Restate the records word for word, omitting nothing.

- **SUPPLIED ENTRIES**
--*--

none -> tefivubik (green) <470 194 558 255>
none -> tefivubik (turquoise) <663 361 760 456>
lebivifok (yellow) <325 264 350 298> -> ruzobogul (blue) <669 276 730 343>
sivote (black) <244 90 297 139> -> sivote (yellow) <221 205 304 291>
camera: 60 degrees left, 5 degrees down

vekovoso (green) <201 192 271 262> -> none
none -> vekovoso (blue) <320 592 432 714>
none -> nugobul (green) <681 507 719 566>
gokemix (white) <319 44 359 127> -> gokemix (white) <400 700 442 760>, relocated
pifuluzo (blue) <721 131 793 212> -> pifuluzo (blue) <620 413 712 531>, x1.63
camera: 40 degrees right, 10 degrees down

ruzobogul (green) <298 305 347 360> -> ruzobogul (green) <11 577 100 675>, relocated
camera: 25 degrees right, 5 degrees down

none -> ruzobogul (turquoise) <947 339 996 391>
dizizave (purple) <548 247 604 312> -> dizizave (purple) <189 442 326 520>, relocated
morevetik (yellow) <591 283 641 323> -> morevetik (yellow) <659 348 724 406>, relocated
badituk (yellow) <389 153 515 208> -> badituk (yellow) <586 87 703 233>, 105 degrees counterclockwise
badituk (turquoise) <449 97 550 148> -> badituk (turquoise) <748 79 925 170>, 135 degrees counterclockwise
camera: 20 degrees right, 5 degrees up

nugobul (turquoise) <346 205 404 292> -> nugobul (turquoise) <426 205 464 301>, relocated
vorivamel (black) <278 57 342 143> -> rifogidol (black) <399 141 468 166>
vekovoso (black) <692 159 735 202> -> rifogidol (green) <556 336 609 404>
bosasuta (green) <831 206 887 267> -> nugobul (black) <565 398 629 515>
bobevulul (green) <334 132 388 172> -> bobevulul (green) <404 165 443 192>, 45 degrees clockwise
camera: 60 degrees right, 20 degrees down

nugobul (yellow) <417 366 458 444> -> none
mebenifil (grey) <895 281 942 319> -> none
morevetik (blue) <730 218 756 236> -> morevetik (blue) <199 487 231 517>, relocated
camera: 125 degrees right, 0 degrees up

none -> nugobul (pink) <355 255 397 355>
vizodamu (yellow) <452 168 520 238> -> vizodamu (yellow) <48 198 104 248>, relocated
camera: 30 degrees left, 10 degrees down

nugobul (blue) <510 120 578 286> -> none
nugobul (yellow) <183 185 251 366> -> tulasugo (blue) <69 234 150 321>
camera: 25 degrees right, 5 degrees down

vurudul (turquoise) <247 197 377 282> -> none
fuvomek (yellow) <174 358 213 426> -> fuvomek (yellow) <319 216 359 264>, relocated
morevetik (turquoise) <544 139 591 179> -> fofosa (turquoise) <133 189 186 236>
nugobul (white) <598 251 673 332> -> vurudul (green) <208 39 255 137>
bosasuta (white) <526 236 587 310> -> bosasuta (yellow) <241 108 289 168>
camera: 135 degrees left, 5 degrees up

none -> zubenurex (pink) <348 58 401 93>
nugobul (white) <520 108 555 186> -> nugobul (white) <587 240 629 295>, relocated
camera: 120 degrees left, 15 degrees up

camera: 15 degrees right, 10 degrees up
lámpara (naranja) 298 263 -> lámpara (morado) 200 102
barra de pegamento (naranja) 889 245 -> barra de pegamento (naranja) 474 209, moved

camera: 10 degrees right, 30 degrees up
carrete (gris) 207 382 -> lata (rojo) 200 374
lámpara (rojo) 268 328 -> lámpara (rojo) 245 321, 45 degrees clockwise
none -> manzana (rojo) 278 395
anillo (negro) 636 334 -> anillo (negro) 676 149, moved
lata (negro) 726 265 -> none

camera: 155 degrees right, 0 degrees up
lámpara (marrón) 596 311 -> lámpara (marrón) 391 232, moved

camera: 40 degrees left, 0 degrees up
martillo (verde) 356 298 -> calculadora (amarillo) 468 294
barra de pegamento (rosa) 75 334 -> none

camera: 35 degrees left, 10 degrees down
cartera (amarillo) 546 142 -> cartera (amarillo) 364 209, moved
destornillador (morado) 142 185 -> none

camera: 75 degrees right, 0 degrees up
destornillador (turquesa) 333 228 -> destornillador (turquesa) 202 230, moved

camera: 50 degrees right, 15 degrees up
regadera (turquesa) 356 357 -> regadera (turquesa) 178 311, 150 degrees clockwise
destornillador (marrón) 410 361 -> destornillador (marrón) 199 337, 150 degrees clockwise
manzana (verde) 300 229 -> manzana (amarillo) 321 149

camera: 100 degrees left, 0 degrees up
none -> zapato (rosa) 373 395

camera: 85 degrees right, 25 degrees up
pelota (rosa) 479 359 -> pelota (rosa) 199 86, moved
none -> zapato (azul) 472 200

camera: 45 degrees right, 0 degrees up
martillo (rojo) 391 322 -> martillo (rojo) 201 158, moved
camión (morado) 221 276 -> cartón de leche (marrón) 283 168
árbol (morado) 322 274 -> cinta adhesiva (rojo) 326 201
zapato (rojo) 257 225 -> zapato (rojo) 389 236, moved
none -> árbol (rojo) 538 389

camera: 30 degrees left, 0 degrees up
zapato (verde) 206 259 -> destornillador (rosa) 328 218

--*--

- **WRITTEN RESPONSE**
none -> tefivubik (green) <470 194 558 255>
none -> tefivubik (turquoise) <663 361 760 456>
lebivifok (yellow) <325 264 350 298> -> ruzobogul (blue) <669 276 730 343>
sivote (black) <244 90 297 139> -> sivote (yellow) <221 205 304 291>
camera: 60 degrees left, 5 degrees down

vekovoso (green) <201 192 271 262> -> none
none -> vekovoso (blue) <320 592 432 714>
none -> nugobul (green) <681 507 719 566>
gokemix (white) <319 44 359 127> -> gokemix (white) <400 700 442 760>, relocated
pifuluzo (blue) <721 131 793 212> -> pifuluzo (blue) <620 413 712 531>, x1.63
camera: 40 degrees right, 10 degrees down

ruzobogul (green) <298 305 347 360> -> ruzobogul (green) <11 577 100 675>, relocated
camera: 25 degrees right, 5 degrees down

none -> ruzobogul (turquoise) <947 339 996 391>
dizizave (purple) <548 247 604 312> -> dizizave (purple) <189 442 326 520>, relocated
morevetik (yellow) <591 283 641 323> -> morevetik (yellow) <659 348 724 406>, relocated
badituk (yellow) <389 153 515 208> -> badituk (yellow) <586 87 703 233>, 105 degrees counterclockwise
badituk (turquoise) <449 97 550 148> -> badituk (turquoise) <748 79 925 170>, 135 degrees counterclockwise
camera: 20 degrees right, 5 degrees up

nugobul (turquoise) <346 205 404 292> -> nugobul (turquoise) <426 205 464 301>, relocated
vorivamel (black) <278 57 342 143> -> rifogidol (black) <399 141 468 166>
vekovoso (black) <692 159 735 202> -> rifogidol (green) <556 336 609 404>
bosasuta (green) <831 206 887 267> -> nugobul (black) <565 398 629 515>
bobevulul (green) <334 132 388 172> -> bobevulul (green) <404 165 443 192>, 45 degrees clockwise
camera: 60 degrees right, 20 degrees down

nugobul (yellow) <417 366 458 444> -> none
mebenifil (grey) <895 281 942 319> -> none
morevetik (blue) <730 218 756 236> -> morevetik (blue) <199 487 231 517>, relocated
camera: 125 degrees right, 0 degrees up

none -> nugobul (pink) <355 255 397 355>
vizodamu (yellow) <452 168 520 238> -> vizodamu (yellow) <48 198 104 248>, relocated
camera: 30 degrees left, 10 degrees down

nugobul (blue) <510 120 578 286> -> none
nugobul (yellow) <183 185 251 366> -> tulasugo (blue) <69 234 150 321>
camera: 25 degrees right, 5 degrees down

vurudul (turquoise) <247 197 377 282> -> none
fuvomek (yellow) <174 358 213 426> -> fuvomek (yellow) <319 216 359 264>, relocated
morevetik (turquoise) <544 139 591 179> -> fofosa (turquoise) <133 189 186 236>
nugobul (white) <598 251 673 332> -> vurudul (green) <208 39 255 137>
bosasuta (white) <526 236 587 310> -> bosasuta (yellow) <241 108 289 168>
camera: 135 degrees left, 5 degrees up

none -> zubenurex (pink) <348 58 401 93>
nugobul (white) <520 108 555 186> -> nugobul (white) <587 240 629 295>, relocated
camera: 120 degrees left, 15 degrees up

camera: 15 degrees right, 10 degrees up
lámpara (naranja) 298 263 -> lámpara (morado) 200 102
barra de pegamento (naranja) 889 245 -> barra de pegamento (naranja) 474 209, moved

camera: 10 degrees right, 30 degrees up
carrete (gris) 207 382 -> lata (rojo) 200 374
lámpara (rojo) 268 328 -> lámpara (rojo) 245 321, 45 degrees clockwise
none -> manzana (rojo) 278 395
anillo (negro) 636 334 -> anillo (negro) 676 149, moved
lata (negro) 726 265 -> none

camera: 155 degrees right, 0 degrees up
lámpara (marrón) 596 311 -> lámpara (marrón) 391 232, moved

camera: 40 degrees left, 0 degrees up
martillo (verde) 356 298 -> calculadora (amarillo) 468 294
barra de pegamento (rosa) 75 334 -> none

camera: 35 degrees left, 10 degrees down
cartera (amarillo) 546 142 -> cartera (amarillo) 364 209, moved
destornillador (morado) 142 185 -> none

camera: 75 degrees right, 0 degrees up
destornillador (turquesa) 333 228 -> destornillador (turquesa) 202 230, moved

camera: 50 degrees right, 15 degrees up
regadera (turquesa) 356 357 -> regadera (turquesa) 178 311, 150 degrees clockwise
destornillador (marrón) 410 361 -> destornillador (marrón) 199 337, 150 degrees clockwise
manzana (verde) 300 229 -> manzana (amarillo) 321 149

camera: 100 degrees left, 0 degrees up
none -> zapato (rosa) 373 395

camera: 85 degrees right, 25 degrees up
pelota (rosa) 479 359 -> pelota (rosa) 199 86, moved
none -> zapato (azul) 472 200

camera: 45 degrees right, 0 degrees up
martillo (rojo) 391 322 -> martillo (rojo) 201 158, moved
camión (morado) 221 276 -> cartón de leche (marrón) 283 168
árbol (morado) 322 274 -> cinta adhesiva (rojo) 326 201
zapato (rojo) 257 225 -> zapato (rojo) 389 236, moved
none -> árbol (rojo) 538 389

camera: 30 degrees left, 0 degrees up
zapato (verde) 206 259 -> destornillador (rosa) 328 218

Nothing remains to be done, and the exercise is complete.